Work instructions: From first line to last, output the records below exactly.

Source data:
[Start of section]

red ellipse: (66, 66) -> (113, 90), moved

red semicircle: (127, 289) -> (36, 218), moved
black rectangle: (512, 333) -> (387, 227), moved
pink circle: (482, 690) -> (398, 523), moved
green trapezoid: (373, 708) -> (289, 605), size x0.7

[End of section]

Written solution:
red ellipse: (66, 66) -> (113, 90), moved

red semicircle: (127, 289) -> (36, 218), moved
black rectangle: (512, 333) -> (387, 227), moved
pink circle: (482, 690) -> (398, 523), moved
green trapezoid: (373, 708) -> (289, 605), size x0.7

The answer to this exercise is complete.